__Requirement__:
Wherever the word "added" appears in a line of the records, copy that line.

☆ ☆ ☆ ☆

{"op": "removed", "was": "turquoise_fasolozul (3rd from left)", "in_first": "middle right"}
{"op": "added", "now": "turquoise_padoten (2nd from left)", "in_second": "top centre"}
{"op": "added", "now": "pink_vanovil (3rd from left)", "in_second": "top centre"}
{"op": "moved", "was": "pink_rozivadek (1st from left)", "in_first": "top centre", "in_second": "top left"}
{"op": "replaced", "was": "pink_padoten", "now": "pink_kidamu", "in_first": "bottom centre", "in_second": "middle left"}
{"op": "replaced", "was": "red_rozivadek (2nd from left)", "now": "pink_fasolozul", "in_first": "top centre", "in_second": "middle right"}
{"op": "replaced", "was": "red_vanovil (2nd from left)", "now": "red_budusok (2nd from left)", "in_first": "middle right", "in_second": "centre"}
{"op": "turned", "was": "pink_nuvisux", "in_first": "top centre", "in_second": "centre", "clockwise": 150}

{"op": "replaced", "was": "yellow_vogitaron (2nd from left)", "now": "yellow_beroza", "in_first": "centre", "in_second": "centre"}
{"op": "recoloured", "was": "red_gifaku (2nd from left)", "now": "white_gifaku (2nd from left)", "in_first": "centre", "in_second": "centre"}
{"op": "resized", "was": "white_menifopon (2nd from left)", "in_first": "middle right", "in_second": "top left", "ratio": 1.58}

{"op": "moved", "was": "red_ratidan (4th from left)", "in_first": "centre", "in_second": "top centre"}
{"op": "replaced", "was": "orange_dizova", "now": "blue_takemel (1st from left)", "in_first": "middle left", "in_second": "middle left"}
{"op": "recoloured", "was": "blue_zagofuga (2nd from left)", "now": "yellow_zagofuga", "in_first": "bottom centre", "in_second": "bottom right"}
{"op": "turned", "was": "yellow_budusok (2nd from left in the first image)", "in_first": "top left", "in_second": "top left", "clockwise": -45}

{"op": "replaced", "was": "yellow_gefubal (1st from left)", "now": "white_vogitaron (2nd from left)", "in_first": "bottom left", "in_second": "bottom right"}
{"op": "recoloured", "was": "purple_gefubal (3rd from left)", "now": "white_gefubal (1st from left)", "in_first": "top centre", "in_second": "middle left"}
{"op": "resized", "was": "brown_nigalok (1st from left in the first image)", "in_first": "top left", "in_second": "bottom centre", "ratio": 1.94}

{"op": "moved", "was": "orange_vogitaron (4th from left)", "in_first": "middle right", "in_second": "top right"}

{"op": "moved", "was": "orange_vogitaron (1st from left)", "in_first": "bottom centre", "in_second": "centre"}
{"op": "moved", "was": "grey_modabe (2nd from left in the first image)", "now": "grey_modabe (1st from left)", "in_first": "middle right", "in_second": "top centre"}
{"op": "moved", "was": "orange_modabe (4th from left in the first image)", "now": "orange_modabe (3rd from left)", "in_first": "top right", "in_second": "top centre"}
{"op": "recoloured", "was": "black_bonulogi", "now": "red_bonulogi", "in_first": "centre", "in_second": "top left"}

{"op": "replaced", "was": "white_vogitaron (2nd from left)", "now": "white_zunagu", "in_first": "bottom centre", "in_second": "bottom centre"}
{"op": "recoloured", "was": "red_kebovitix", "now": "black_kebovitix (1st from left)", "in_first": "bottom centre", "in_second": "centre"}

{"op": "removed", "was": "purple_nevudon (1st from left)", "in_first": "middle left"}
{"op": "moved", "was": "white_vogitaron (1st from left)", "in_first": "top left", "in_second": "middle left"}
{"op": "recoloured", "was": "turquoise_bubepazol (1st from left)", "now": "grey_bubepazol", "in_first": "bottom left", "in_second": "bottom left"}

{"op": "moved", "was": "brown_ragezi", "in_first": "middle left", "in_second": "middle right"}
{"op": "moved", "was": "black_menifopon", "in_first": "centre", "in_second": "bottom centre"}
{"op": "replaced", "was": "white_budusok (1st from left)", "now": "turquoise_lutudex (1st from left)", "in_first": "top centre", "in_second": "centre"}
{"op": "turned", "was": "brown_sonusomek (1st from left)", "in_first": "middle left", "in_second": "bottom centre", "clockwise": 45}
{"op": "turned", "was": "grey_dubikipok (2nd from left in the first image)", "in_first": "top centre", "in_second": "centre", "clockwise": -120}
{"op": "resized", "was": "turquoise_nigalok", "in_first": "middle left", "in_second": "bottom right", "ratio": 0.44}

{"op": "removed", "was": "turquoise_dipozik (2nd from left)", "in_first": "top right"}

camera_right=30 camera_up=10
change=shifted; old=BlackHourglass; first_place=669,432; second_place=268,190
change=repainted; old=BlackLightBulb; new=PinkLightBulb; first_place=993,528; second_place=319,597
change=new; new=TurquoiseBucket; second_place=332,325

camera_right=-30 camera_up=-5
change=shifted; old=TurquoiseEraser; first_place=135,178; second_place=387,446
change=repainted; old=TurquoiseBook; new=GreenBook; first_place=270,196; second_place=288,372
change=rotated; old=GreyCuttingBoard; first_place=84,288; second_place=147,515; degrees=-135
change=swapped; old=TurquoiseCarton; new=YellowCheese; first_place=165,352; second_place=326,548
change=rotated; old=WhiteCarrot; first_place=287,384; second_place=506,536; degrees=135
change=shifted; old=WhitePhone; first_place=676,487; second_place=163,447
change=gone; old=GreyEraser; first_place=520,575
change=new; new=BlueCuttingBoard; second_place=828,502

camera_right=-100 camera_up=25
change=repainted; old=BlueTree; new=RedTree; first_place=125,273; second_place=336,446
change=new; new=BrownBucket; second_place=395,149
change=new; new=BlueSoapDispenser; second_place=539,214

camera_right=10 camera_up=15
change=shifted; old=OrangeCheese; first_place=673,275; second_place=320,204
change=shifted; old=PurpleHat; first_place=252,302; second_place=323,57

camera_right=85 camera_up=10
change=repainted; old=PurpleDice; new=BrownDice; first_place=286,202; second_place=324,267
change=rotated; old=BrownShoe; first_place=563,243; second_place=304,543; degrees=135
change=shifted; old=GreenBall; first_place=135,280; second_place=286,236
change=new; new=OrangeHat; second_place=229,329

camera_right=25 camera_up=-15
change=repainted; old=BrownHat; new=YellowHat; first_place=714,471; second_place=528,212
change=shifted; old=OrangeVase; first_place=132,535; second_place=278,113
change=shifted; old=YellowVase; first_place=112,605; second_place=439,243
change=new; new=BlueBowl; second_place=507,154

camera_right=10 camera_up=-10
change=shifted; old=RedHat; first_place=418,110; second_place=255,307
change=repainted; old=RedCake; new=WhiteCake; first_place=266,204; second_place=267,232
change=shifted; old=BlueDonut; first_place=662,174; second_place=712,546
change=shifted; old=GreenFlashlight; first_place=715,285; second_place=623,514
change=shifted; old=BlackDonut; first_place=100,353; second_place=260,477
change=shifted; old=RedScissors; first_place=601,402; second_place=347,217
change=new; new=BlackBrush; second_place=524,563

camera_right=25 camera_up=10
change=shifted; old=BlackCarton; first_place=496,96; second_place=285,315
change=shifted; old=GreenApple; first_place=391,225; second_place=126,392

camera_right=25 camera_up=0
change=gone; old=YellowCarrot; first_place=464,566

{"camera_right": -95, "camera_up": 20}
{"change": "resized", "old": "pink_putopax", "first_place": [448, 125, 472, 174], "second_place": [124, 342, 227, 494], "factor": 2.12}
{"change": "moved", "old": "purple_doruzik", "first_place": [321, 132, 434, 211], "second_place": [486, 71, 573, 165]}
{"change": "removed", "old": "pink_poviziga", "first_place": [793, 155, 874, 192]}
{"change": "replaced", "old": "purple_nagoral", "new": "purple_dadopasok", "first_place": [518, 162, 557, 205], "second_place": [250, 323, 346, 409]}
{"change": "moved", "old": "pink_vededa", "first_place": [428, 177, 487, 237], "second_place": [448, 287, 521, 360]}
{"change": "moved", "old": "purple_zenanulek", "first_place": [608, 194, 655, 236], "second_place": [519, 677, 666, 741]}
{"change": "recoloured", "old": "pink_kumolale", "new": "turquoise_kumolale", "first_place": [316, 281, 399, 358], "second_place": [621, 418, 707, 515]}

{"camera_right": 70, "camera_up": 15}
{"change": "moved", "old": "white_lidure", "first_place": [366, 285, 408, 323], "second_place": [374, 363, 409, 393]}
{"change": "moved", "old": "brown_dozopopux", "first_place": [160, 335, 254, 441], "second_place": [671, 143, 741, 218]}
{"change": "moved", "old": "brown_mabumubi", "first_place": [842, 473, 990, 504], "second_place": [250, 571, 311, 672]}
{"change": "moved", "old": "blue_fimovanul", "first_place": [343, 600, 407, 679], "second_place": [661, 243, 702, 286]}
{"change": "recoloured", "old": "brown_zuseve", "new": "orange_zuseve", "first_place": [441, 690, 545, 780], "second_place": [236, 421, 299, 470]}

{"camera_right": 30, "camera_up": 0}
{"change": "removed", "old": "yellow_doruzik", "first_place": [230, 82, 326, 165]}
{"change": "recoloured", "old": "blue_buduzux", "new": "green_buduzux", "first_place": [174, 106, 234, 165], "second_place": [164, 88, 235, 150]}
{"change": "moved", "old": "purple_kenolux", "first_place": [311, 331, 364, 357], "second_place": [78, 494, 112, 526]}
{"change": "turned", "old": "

☆ ☆ ☆ ☆

__Finished exercise__:
{"op": "added", "now": "turquoise_padoten (2nd from left)", "in_second": "top centre"}
{"op": "added", "now": "pink_vanovil (3rd from left)", "in_second": "top centre"}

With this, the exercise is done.